Problem statement:
For this exercise, write out each entry below exactly as it reads.

Source material:
_ _ _

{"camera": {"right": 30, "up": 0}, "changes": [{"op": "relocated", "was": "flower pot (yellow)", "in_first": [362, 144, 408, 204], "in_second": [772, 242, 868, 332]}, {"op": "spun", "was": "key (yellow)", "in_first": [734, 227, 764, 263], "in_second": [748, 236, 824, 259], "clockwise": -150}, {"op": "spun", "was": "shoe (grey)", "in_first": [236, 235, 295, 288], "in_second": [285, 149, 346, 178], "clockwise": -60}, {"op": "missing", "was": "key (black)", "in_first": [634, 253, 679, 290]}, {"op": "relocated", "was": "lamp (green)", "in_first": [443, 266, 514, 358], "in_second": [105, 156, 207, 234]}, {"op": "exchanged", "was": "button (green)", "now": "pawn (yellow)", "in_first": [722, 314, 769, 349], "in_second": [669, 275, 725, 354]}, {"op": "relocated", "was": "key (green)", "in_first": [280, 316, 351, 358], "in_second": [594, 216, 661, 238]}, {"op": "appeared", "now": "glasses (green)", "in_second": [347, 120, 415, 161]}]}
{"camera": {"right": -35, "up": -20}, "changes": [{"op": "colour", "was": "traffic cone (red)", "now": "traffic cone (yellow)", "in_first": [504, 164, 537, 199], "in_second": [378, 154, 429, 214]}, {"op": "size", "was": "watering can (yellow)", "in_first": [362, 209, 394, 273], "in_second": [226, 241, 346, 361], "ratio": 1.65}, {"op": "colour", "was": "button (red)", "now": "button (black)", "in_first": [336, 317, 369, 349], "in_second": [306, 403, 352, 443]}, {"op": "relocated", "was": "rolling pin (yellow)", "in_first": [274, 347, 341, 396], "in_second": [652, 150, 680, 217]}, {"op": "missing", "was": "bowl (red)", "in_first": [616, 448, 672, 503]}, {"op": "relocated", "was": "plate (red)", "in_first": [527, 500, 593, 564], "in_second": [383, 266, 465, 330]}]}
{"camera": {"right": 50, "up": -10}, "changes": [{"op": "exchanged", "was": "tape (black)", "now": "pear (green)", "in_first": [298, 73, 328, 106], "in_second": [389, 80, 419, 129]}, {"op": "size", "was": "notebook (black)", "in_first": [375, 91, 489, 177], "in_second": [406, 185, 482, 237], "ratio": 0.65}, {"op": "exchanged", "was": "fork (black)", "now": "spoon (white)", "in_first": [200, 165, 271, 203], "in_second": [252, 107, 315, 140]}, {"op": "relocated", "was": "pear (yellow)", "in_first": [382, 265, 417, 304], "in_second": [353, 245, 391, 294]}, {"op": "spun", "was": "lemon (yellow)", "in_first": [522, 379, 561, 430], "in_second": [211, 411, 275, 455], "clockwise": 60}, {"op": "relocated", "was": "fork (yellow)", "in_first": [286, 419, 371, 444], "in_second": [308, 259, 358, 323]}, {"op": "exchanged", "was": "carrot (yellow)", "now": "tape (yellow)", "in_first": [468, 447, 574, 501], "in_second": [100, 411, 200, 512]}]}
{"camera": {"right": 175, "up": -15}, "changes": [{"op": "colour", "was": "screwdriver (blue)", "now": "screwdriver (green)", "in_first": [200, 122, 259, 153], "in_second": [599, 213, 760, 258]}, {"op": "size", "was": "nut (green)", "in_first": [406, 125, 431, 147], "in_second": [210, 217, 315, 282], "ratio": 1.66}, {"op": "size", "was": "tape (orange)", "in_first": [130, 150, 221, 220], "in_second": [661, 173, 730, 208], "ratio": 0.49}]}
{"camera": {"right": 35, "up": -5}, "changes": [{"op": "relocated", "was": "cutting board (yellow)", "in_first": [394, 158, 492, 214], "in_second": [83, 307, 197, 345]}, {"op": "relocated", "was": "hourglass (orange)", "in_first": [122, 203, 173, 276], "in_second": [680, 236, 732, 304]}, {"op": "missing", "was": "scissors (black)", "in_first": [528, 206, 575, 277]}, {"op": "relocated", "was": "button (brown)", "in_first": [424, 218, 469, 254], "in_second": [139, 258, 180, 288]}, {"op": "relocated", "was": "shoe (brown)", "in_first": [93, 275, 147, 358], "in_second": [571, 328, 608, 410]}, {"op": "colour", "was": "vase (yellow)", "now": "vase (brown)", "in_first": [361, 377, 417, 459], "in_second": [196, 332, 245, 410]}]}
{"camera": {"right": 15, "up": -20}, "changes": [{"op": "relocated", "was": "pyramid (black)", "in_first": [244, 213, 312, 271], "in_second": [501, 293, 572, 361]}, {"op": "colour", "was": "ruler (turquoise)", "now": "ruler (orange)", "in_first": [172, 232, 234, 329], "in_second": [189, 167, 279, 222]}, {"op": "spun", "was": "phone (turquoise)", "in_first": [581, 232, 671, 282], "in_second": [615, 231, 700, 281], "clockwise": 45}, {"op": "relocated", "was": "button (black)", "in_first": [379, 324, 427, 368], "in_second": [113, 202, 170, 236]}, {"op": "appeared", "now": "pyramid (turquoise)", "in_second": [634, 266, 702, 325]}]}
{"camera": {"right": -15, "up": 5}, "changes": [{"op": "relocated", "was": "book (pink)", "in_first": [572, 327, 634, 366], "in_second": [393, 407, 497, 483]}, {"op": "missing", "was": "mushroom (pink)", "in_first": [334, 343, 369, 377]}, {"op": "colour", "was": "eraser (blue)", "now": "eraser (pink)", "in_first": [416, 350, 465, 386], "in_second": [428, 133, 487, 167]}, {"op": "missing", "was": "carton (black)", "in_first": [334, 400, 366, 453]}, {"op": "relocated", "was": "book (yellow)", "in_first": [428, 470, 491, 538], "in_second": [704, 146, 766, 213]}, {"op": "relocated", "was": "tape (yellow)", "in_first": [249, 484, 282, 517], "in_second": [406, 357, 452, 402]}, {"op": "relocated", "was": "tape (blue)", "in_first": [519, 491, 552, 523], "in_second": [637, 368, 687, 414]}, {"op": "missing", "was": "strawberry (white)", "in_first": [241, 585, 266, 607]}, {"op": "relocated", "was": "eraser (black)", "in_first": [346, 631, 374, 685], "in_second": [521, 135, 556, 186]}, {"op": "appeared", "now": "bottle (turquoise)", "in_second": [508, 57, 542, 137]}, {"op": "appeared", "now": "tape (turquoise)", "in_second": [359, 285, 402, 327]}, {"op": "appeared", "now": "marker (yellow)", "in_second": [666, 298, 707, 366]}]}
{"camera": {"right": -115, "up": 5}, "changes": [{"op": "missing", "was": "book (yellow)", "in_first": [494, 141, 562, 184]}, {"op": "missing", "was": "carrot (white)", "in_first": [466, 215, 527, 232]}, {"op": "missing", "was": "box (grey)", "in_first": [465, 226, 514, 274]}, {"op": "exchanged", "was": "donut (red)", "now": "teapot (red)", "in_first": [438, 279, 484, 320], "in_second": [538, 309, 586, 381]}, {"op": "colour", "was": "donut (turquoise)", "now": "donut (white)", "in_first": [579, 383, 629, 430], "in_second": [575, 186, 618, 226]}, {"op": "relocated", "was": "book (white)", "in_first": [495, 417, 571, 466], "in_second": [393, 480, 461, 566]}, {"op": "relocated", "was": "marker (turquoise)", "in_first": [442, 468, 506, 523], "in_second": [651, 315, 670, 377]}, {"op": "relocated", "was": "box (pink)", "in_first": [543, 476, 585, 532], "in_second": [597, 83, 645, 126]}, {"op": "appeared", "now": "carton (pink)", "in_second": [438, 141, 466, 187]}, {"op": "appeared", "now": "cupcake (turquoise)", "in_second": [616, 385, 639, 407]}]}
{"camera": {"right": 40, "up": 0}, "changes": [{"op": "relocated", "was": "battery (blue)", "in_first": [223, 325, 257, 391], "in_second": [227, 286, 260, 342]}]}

_ _ _

Output of the exercise:
{"camera": {"right": 30, "up": 0}, "changes": [{"op": "relocated", "was": "flower pot (yellow)", "in_first": [362, 144, 408, 204], "in_second": [772, 242, 868, 332]}, {"op": "spun", "was": "key (yellow)", "in_first": [734, 227, 764, 263], "in_second": [748, 236, 824, 259], "clockwise": -150}, {"op": "spun", "was": "shoe (grey)", "in_first": [236, 235, 295, 288], "in_second": [285, 149, 346, 178], "clockwise": -60}, {"op": "missing", "was": "key (black)", "in_first": [634, 253, 679, 290]}, {"op": "relocated", "was": "lamp (green)", "in_first": [443, 266, 514, 358], "in_second": [105, 156, 207, 234]}, {"op": "exchanged", "was": "button (green)", "now": "pawn (yellow)", "in_first": [722, 314, 769, 349], "in_second": [669, 275, 725, 354]}, {"op": "relocated", "was": "key (green)", "in_first": [280, 316, 351, 358], "in_second": [594, 216, 661, 238]}, {"op": "appeared", "now": "glasses (green)", "in_second": [347, 120, 415, 161]}]}
{"camera": {"right": -35, "up": -20}, "changes": [{"op": "colour", "was": "traffic cone (red)", "now": "traffic cone (yellow)", "in_first": [504, 164, 537, 199], "in_second": [378, 154, 429, 214]}, {"op": "size", "was": "watering can (yellow)", "in_first": [362, 209, 394, 273], "in_second": [226, 241, 346, 361], "ratio": 1.65}, {"op": "colour", "was": "button (red)", "now": "button (black)", "in_first": [336, 317, 369, 349], "in_second": [306, 403, 352, 443]}, {"op": "relocated", "was": "rolling pin (yellow)", "in_first": [274, 347, 341, 396], "in_second": [652, 150, 680, 217]}, {"op": "missing", "was": "bowl (red)", "in_first": [616, 448, 672, 503]}, {"op": "relocated", "was": "plate (red)", "in_first": [527, 500, 593, 564], "in_second": [383, 266, 465, 330]}]}
{"camera": {"right": 50, "up": -10}, "changes": [{"op": "exchanged", "was": "tape (black)", "now": "pear (green)", "in_first": [298, 73, 328, 106], "in_second": [389, 80, 419, 129]}, {"op": "size", "was": "notebook (black)", "in_first": [375, 91, 489, 177], "in_second": [406, 185, 482, 237], "ratio": 0.65}, {"op": "exchanged", "was": "fork (black)", "now": "spoon (white)", "in_first": [200, 165, 271, 203], "in_second": [252, 107, 315, 140]}, {"op": "relocated", "was": "pear (yellow)", "in_first": [382, 265, 417, 304], "in_second": [353, 245, 391, 294]}, {"op": "spun", "was": "lemon (yellow)", "in_first": [522, 379, 561, 430], "in_second": [211, 411, 275, 455], "clockwise": 60}, {"op": "relocated", "was": "fork (yellow)", "in_first": [286, 419, 371, 444], "in_second": [308, 259, 358, 323]}, {"op": "exchanged", "was": "carrot (yellow)", "now": "tape (yellow)", "in_first": [468, 447, 574, 501], "in_second": [100, 411, 200, 512]}]}
{"camera": {"right": 175, "up": -15}, "changes": [{"op": "colour", "was": "screwdriver (blue)", "now": "screwdriver (green)", "in_first": [200, 122, 259, 153], "in_second": [599, 213, 760, 258]}, {"op": "size", "was": "nut (green)", "in_first": [406, 125, 431, 147], "in_second": [210, 217, 315, 282], "ratio": 1.66}, {"op": "size", "was": "tape (orange)", "in_first": [130, 150, 221, 220], "in_second": [661, 173, 730, 208], "ratio": 0.49}]}
{"camera": {"right": 35, "up": -5}, "changes": [{"op": "relocated", "was": "cutting board (yellow)", "in_first": [394, 158, 492, 214], "in_second": [83, 307, 197, 345]}, {"op": "relocated", "was": "hourglass (orange)", "in_first": [122, 203, 173, 276], "in_second": [680, 236, 732, 304]}, {"op": "missing", "was": "scissors (black)", "in_first": [528, 206, 575, 277]}, {"op": "relocated", "was": "button (brown)", "in_first": [424, 218, 469, 254], "in_second": [139, 258, 180, 288]}, {"op": "relocated", "was": "shoe (brown)", "in_first": [93, 275, 147, 358], "in_second": [571, 328, 608, 410]}, {"op": "colour", "was": "vase (yellow)", "now": "vase (brown)", "in_first": [361, 377, 417, 459], "in_second": [196, 332, 245, 410]}]}
{"camera": {"right": 15, "up": -20}, "changes": [{"op": "relocated", "was": "pyramid (black)", "in_first": [244, 213, 312, 271], "in_second": [501, 293, 572, 361]}, {"op": "colour", "was": "ruler (turquoise)", "now": "ruler (orange)", "in_first": [172, 232, 234, 329], "in_second": [189, 167, 279, 222]}, {"op": "spun", "was": "phone (turquoise)", "in_first": [581, 232, 671, 282], "in_second": [615, 231, 700, 281], "clockwise": 45}, {"op": "relocated", "was": "button (black)", "in_first": [379, 324, 427, 368], "in_second": [113, 202, 170, 236]}, {"op": "appeared", "now": "pyramid (turquoise)", "in_second": [634, 266, 702, 325]}]}
{"camera": {"right": -15, "up": 5}, "changes": [{"op": "relocated", "was": "book (pink)", "in_first": [572, 327, 634, 366], "in_second": [393, 407, 497, 483]}, {"op": "missing", "was": "mushroom (pink)", "in_first": [334, 343, 369, 377]}, {"op": "colour", "was": "eraser (blue)", "now": "eraser (pink)", "in_first": [416, 350, 465, 386], "in_second": [428, 133, 487, 167]}, {"op": "missing", "was": "carton (black)", "in_first": [334, 400, 366, 453]}, {"op": "relocated", "was": "book (yellow)", "in_first": [428, 470, 491, 538], "in_second": [704, 146, 766, 213]}, {"op": "relocated", "was": "tape (yellow)", "in_first": [249, 484, 282, 517], "in_second": [406, 357, 452, 402]}, {"op": "relocated", "was": "tape (blue)", "in_first": [519, 491, 552, 523], "in_second": [637, 368, 687, 414]}, {"op": "missing", "was": "strawberry (white)", "in_first": [241, 585, 266, 607]}, {"op": "relocated", "was": "eraser (black)", "in_first": [346, 631, 374, 685], "in_second": [521, 135, 556, 186]}, {"op": "appeared", "now": "bottle (turquoise)", "in_second": [508, 57, 542, 137]}, {"op": "appeared", "now": "tape (turquoise)", "in_second": [359, 285, 402, 327]}, {"op": "appeared", "now": "marker (yellow)", "in_second": [666, 298, 707, 366]}]}
{"camera": {"right": -115, "up": 5}, "changes": [{"op": "missing", "was": "book (yellow)", "in_first": [494, 141, 562, 184]}, {"op": "missing", "was": "carrot (white)", "in_first": [466, 215, 527, 232]}, {"op": "missing", "was": "box (grey)", "in_first": [465, 226, 514, 274]}, {"op": "exchanged", "was": "donut (red)", "now": "teapot (red)", "in_first": [438, 279, 484, 320], "in_second": [538, 309, 586, 381]}, {"op": "colour", "was": "donut (turquoise)", "now": "donut (white)", "in_first": [579, 383, 629, 430], "in_second": [575, 186, 618, 226]}, {"op": "relocated", "was": "book (white)", "in_first": [495, 417, 571, 466], "in_second": [393, 480, 461, 566]}, {"op": "relocated", "was": "marker (turquoise)", "in_first": [442, 468, 506, 523], "in_second": [651, 315, 670, 377]}, {"op": "relocated", "was": "box (pink)", "in_first": [543, 476, 585, 532], "in_second": [597, 83, 645, 126]}, {"op": "appeared", "now": "carton (pink)", "in_second": [438, 141, 466, 187]}, {"op": "appeared", "now": "cupcake (turquoise)", "in_second": [616, 385, 639, 407]}]}
{"camera": {"right": 40, "up": 0}, "changes": [{"op": "relocated", "was": "battery (blue)", "in_first": [223, 325, 257, 391], "in_second": [227, 286, 260, 342]}]}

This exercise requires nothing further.